─── Supplied material ───

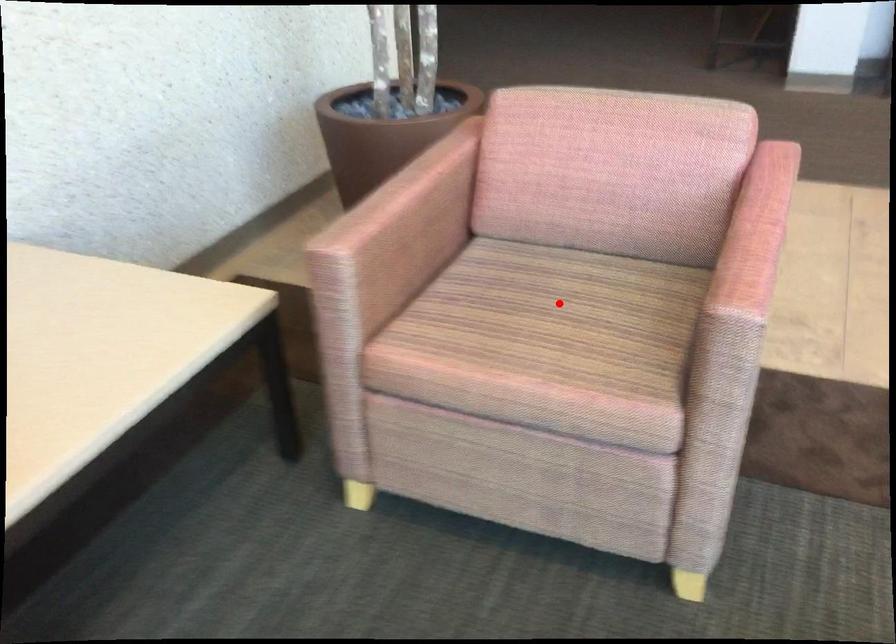
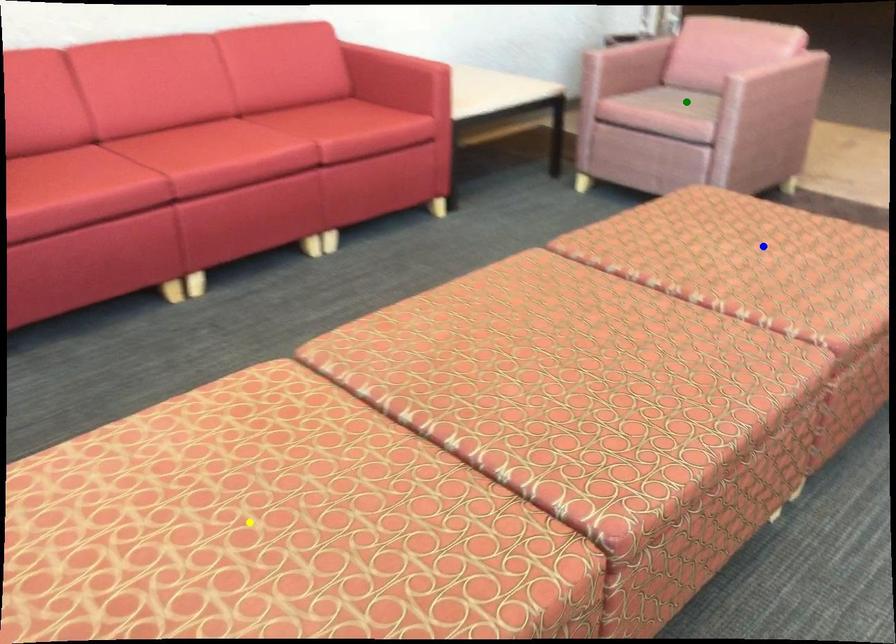
Question: I am providing you with two images of the same scene from different viewpoints. A red point is marked on the first image. You are given multiple points on the second image. Which mark in image 2 goes with the point in image 1?

Choices:
 (A) blue point
 (B) green point
 (C) yellow point

Answer: (B)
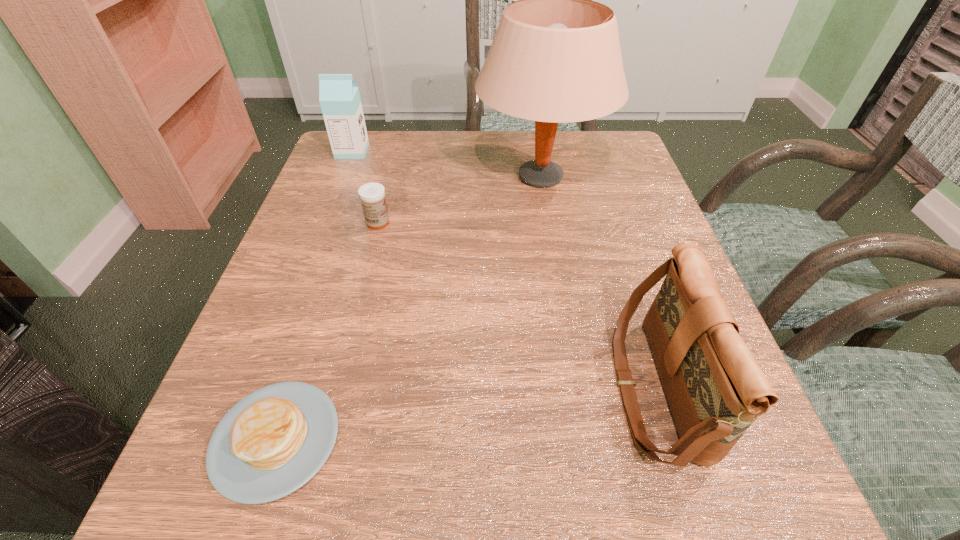
In order to click on lampshade in this screenshot , I will do point(555,58).

Identify the location of milk carton. (339, 97).

You are a GUI agent. You are given a task and a screenshot of the screen. Output one action in this format:
    pyautogui.click(x=<x>, y=<y>)
    Task: Click on the shoulder bag
    The image size is (960, 540).
    Given the screenshot: What is the action you would take?
    pyautogui.click(x=715, y=388)

Image resolution: width=960 pixels, height=540 pixels. Find the location of `medicine`. medicine is located at coordinates (372, 195).

Where is `pancake`? Image resolution: width=960 pixels, height=540 pixels. pancake is located at coordinates (272, 442).

The width and height of the screenshot is (960, 540). I want to click on vacant space located on the front-facing side of the tallest object, so click(x=563, y=304).

Identify the location of free spot located on the back of the milk carton. The height and width of the screenshot is (540, 960). (359, 134).

I want to click on free region located 0.130m on the front-facing side of the shoulder bag, so click(530, 388).

Locate an element on the screen. The width and height of the screenshot is (960, 540). vacant space located 0.270m on the front-facing side of the shoulder bag is located at coordinates (435, 388).

You are a GUI agent. You are given a task and a screenshot of the screen. Output one action in this format:
    pyautogui.click(x=<x>, y=<y>)
    Task: Click on the vacant space located on the front-facing side of the shoulder bag
    
    Given the screenshot: What is the action you would take?
    pyautogui.click(x=401, y=388)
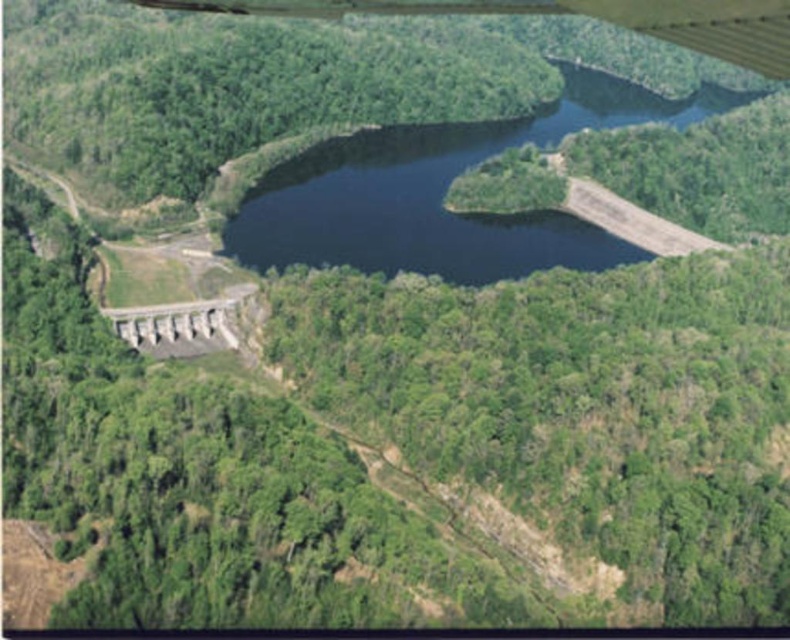
Question: Which point is closer to the camera?

Choices:
 (A) tap(565, 76)
 (B) tap(329, 1)

Answer: (B)

Question: Does dark blue water at center appear under metallic gray wing at upper center?

Choices:
 (A) no
 (B) yes

Answer: (A)

Question: Which point is farther from the camera taking this photo?

Choices:
 (A) (422, 211)
 (B) (781, 40)

Answer: (A)

Question: Is dark blue water at center positioned at the back of metallic gray wing at upper center?

Choices:
 (A) yes
 (B) no

Answer: (A)

Question: Which point is closer to the camera taking this photo?

Choices:
 (A) (269, 4)
 (B) (566, 104)

Answer: (A)

Question: Is dark blue water at center above metallic gray wing at upper center?

Choices:
 (A) yes
 (B) no

Answer: (A)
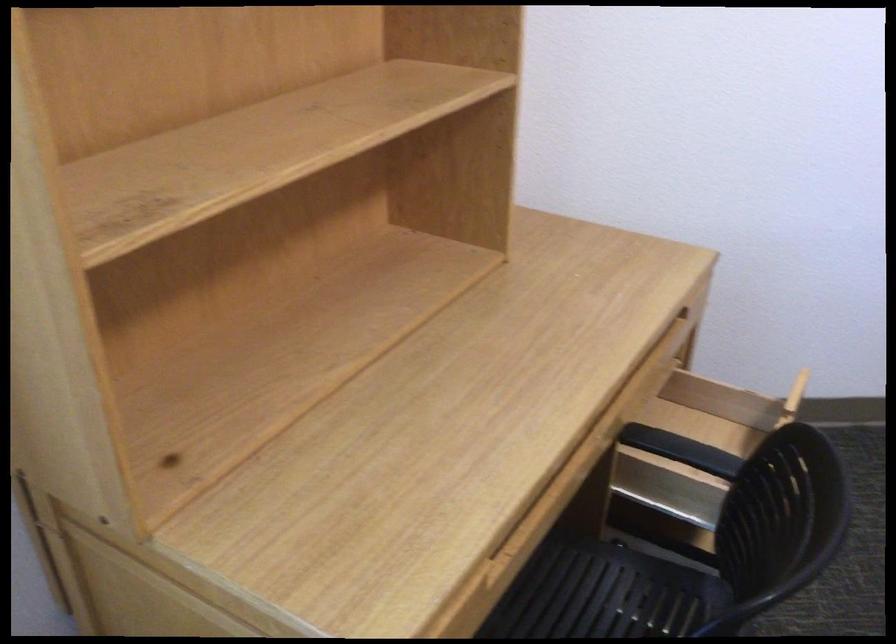
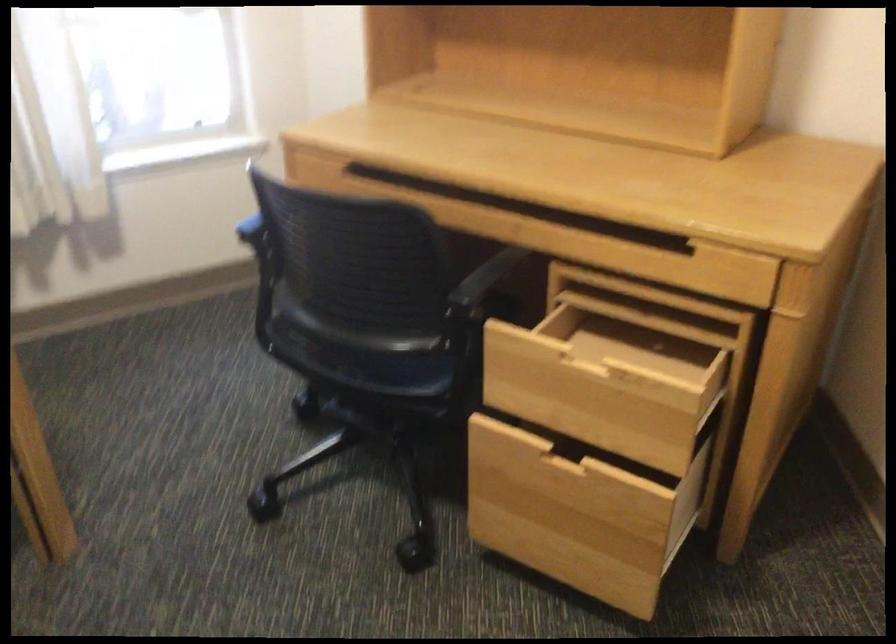
Find the pixel in the second image that matches [583,355] in the first image.

(668, 240)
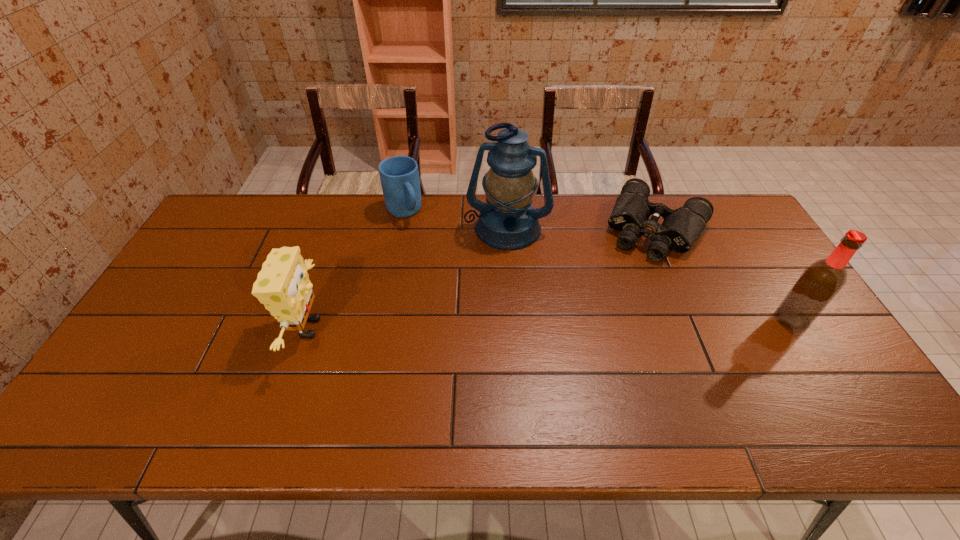
At what (x,y) coordinates should I click in order to perform the action: click on the third shortest object. Please return your answer as a coordinate pair (x, y). Looking at the image, I should click on (283, 286).

The width and height of the screenshot is (960, 540). I want to click on sponge, so click(x=283, y=286).

The height and width of the screenshot is (540, 960). I want to click on the rightmost object, so click(819, 283).

Locate an element on the screen. Image resolution: width=960 pixels, height=540 pixels. the second tallest object is located at coordinates (819, 283).

At what (x,y) coordinates should I click in order to perform the action: click on lantern. Please return your answer as a coordinate pair (x, y). This screenshot has height=540, width=960. Looking at the image, I should click on (507, 221).

The image size is (960, 540). I want to click on the third object from right to left, so click(x=507, y=221).

This screenshot has height=540, width=960. I want to click on the second object from left to right, so click(x=399, y=175).

Identify the location of the fourth tallest object. The height and width of the screenshot is (540, 960). (399, 175).

Where is `the shortest object`? the shortest object is located at coordinates (680, 229).

Identify the location of binoculars. This screenshot has height=540, width=960. (680, 229).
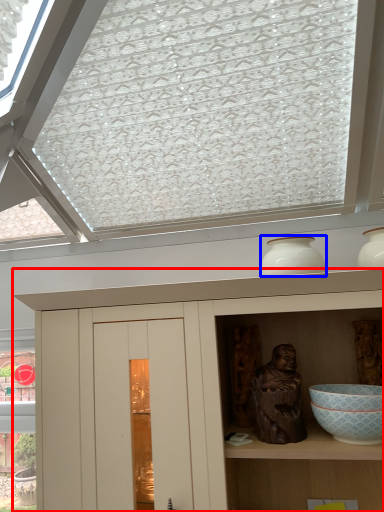
Question: Which object appears farthest to the camera in this image, cupboard (highlighted by a red box) or vase (highlighted by a blue box)?

Choices:
 (A) cupboard
 (B) vase

Answer: (B)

───

## Objective
Swap "shoulder bag" for "backpack" everywhere in the material above and write the material out again with nothing else altered. Leave the pictures out.

## Worked solution
Question: I am providing you with two images of the same scene from different viewpoints. A red point is marked on the first image. You are given multiple points on the second image. Which mark in image 2 goes with the point in image 1?

Choices:
 (A) blue point
 (B) green point
 (C) yellow point

Answer: (B)
In order to click on lampshade in this screenshot , I will do point(555,58).

Identify the location of milk carton. (339, 97).

You are a GUI agent. You are given a task and a screenshot of the screen. Output one action in this format:
    pyautogui.click(x=<x>, y=<y>)
    Task: Click on the backpack
    The image size is (960, 540).
    Given the screenshot: What is the action you would take?
    pyautogui.click(x=715, y=388)

Image resolution: width=960 pixels, height=540 pixels. Find the location of `medicine`. medicine is located at coordinates (372, 195).

Where is `pancake`? Image resolution: width=960 pixels, height=540 pixels. pancake is located at coordinates (272, 442).

The width and height of the screenshot is (960, 540). I want to click on vacant space located on the front-facing side of the tallest object, so click(x=563, y=304).

Identify the location of free spot located on the back of the milk carton. The height and width of the screenshot is (540, 960). (359, 134).

I want to click on free region located 0.130m on the front-facing side of the backpack, so click(530, 388).

Locate an element on the screen. The width and height of the screenshot is (960, 540). vacant space located 0.270m on the front-facing side of the backpack is located at coordinates (435, 388).

You are a GUI agent. You are given a task and a screenshot of the screen. Output one action in this format:
    pyautogui.click(x=<x>, y=<y>)
    Task: Click on the vacant space located on the front-facing side of the backpack
    
    Given the screenshot: What is the action you would take?
    pyautogui.click(x=401, y=388)
Question: Which point is closer to the camera?

Choices:
 (A) tap(565, 76)
 (B) tap(329, 1)

Answer: (B)

Question: Does dark blue water at center appear under metallic gray wing at upper center?

Choices:
 (A) no
 (B) yes

Answer: (A)

Question: Which point is farther from the camera taking this photo?

Choices:
 (A) (422, 211)
 (B) (781, 40)

Answer: (A)

Question: Is dark blue water at center positioned at the back of metallic gray wing at upper center?

Choices:
 (A) yes
 (B) no

Answer: (A)

Question: Which point is closer to the camera taking this photo?

Choices:
 (A) (269, 4)
 (B) (566, 104)

Answer: (A)

Question: Is dark blue water at center above metallic gray wing at upper center?

Choices:
 (A) yes
 (B) no

Answer: (A)
Find the pixel in the second image that matches [583,355] in the first image.

(668, 240)
At what (x,y) coordinates should I click in order to perform the action: click on the third shortest object. Please return your answer as a coordinate pair (x, y). Looking at the image, I should click on (283, 286).

The width and height of the screenshot is (960, 540). I want to click on sponge, so click(x=283, y=286).

The height and width of the screenshot is (540, 960). I want to click on the rightmost object, so click(819, 283).

Locate an element on the screen. Image resolution: width=960 pixels, height=540 pixels. the second tallest object is located at coordinates (819, 283).

At what (x,y) coordinates should I click in order to perform the action: click on lantern. Please return your answer as a coordinate pair (x, y). This screenshot has height=540, width=960. Looking at the image, I should click on (507, 221).

The image size is (960, 540). I want to click on the third object from right to left, so click(x=507, y=221).

This screenshot has height=540, width=960. I want to click on the second object from left to right, so click(x=399, y=175).

Identify the location of the fourth tallest object. The height and width of the screenshot is (540, 960). (399, 175).

Where is `the shortest object`? the shortest object is located at coordinates (680, 229).

Identify the location of binoculars. This screenshot has height=540, width=960. (680, 229).
Question: Which object appears farthest to the camera in this image, cupboard (highlighted by a red box) or vase (highlighted by a blue box)?

Choices:
 (A) cupboard
 (B) vase

Answer: (B)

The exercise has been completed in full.